(YOUR OBJECTIVE):
Wherever the word "brown" occurs in the lines below, copy the whole line.

(EXERCISE INPUTS):

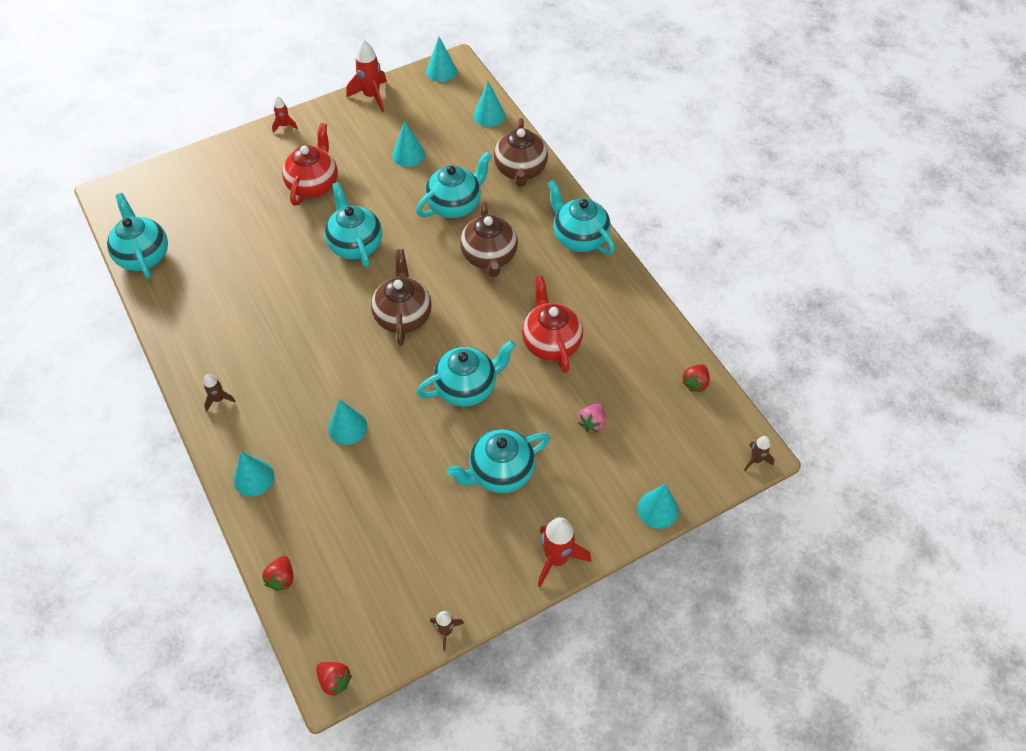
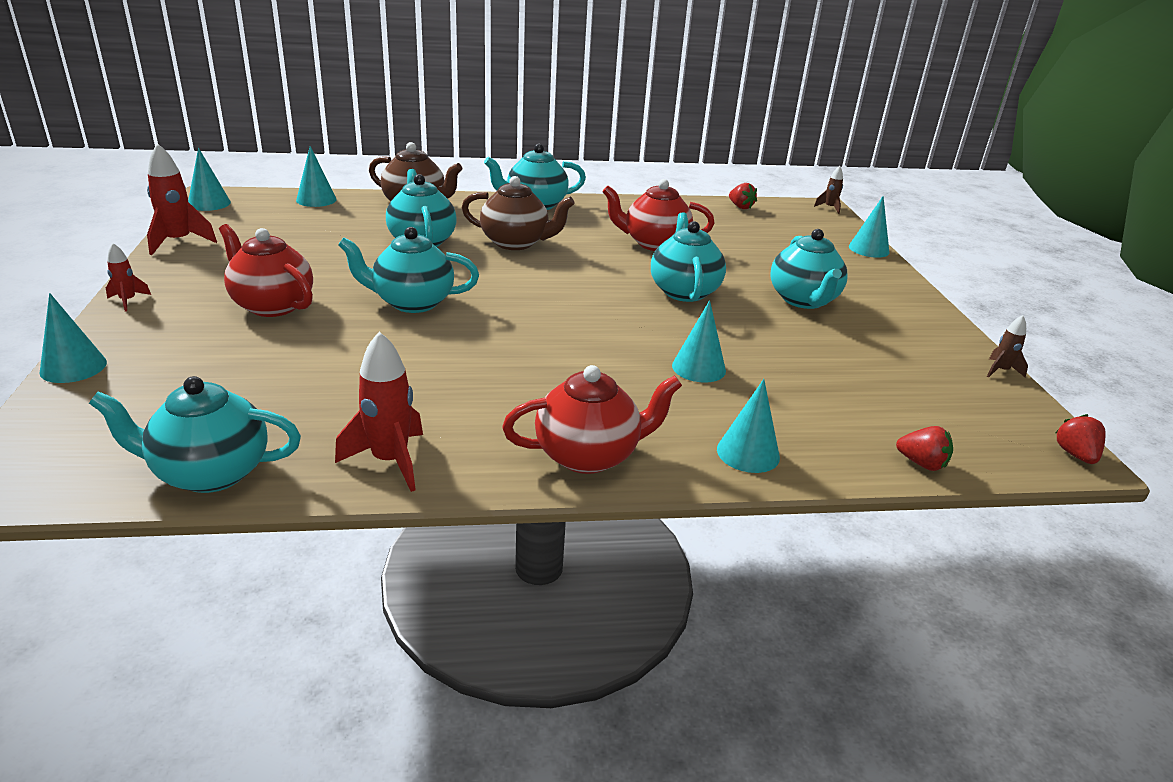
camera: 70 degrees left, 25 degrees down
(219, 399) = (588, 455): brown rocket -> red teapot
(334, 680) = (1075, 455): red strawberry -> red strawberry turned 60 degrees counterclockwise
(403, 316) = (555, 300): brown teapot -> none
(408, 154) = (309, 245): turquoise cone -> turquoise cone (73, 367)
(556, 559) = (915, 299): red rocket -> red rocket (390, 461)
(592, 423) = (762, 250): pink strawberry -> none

(RESPONSE TO THIS TASK):
(219, 399) = (588, 455): brown rocket -> red teapot
(403, 316) = (555, 300): brown teapot -> none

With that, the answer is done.